#### Assignment
List each line of the data in which the string "DRIVER" appears.

#### Given data
-=-=-=-=-
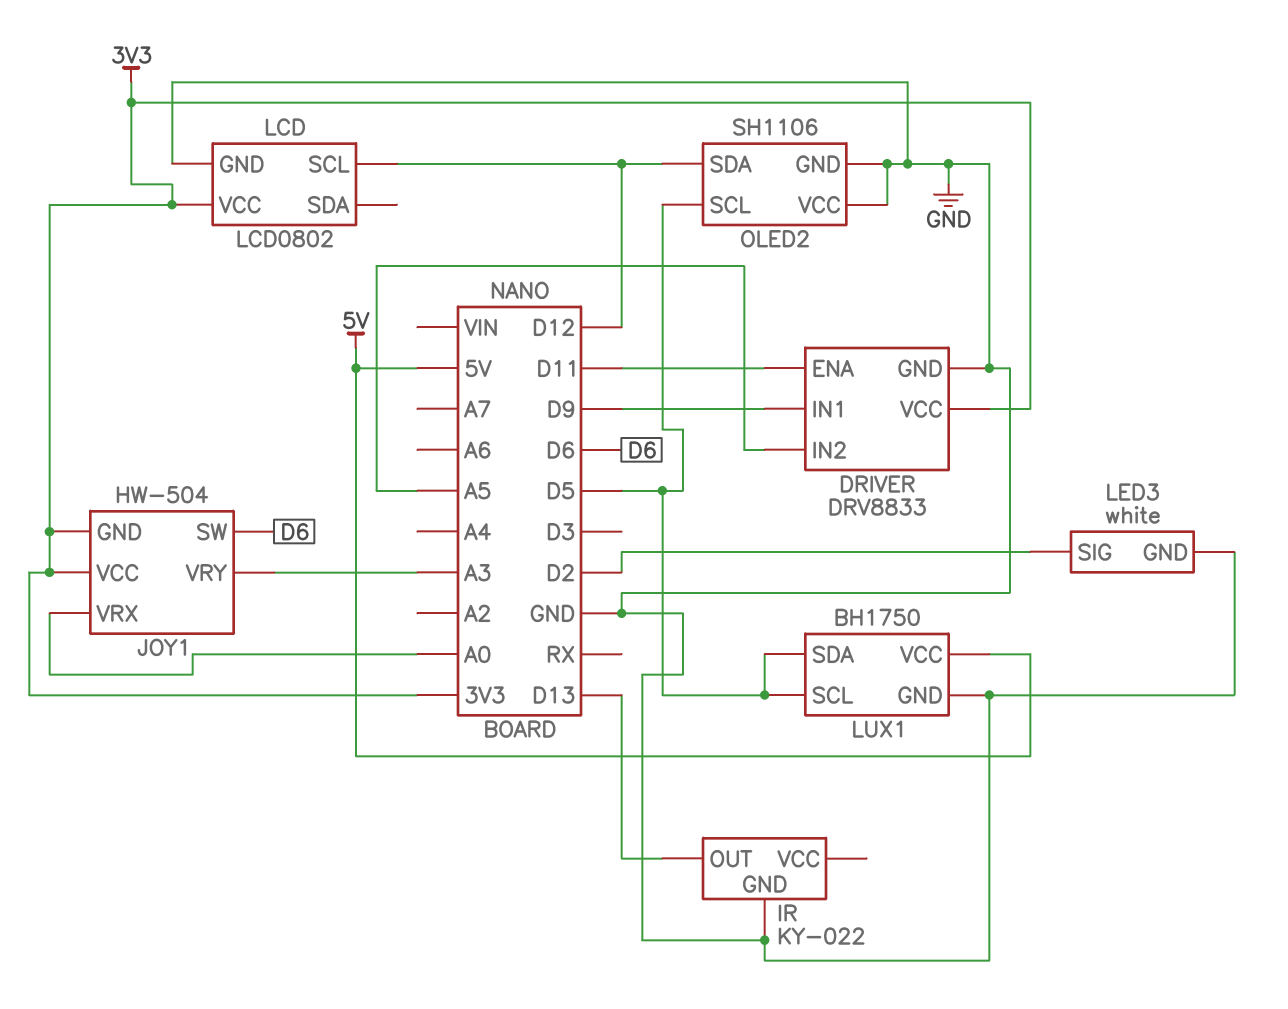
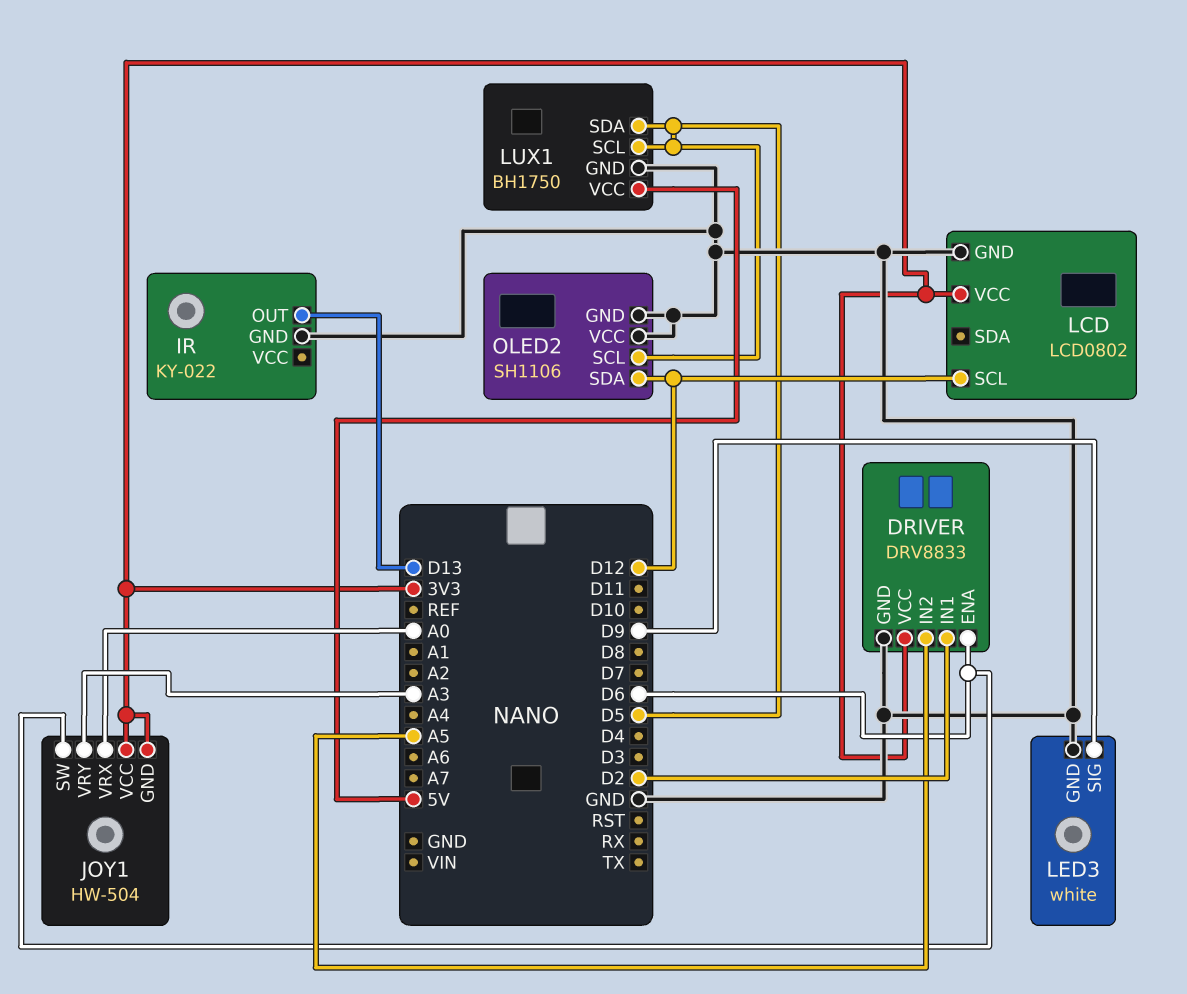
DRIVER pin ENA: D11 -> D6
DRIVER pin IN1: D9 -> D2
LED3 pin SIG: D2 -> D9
-=-=-=-=-
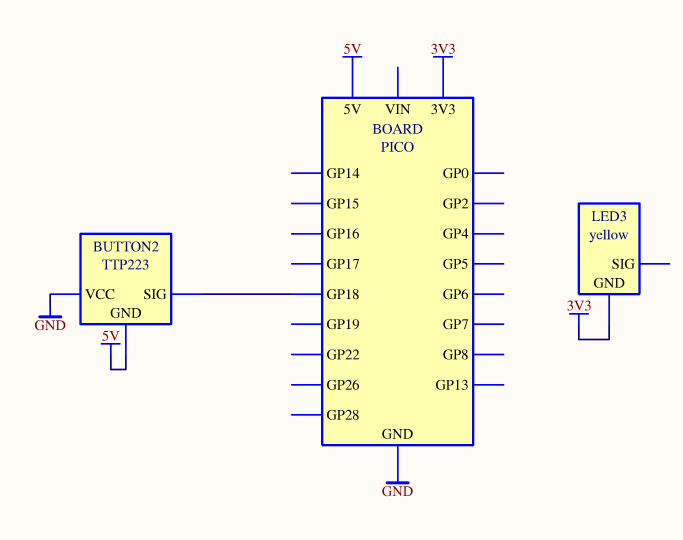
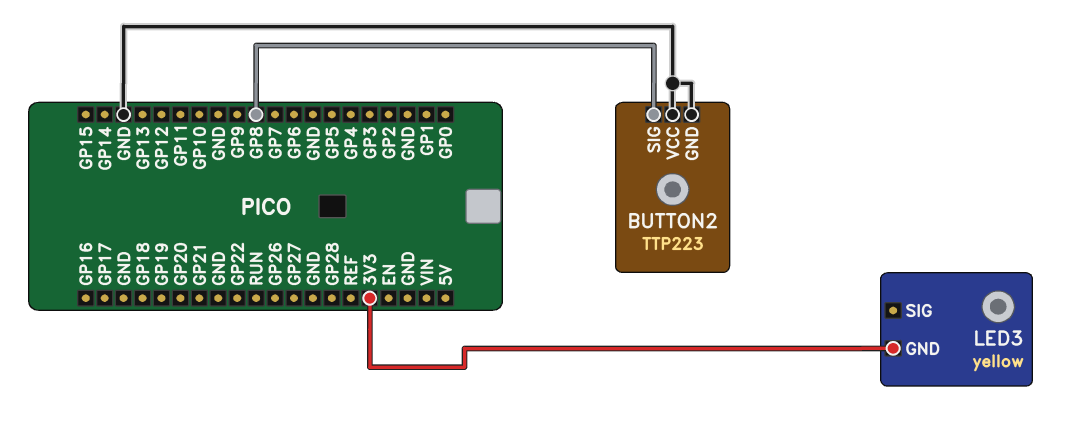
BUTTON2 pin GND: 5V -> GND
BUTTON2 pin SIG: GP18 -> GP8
-=-=-=-=-
#### Solution for this problem
DRIVER pin ENA: D11 -> D6
DRIVER pin IN1: D9 -> D2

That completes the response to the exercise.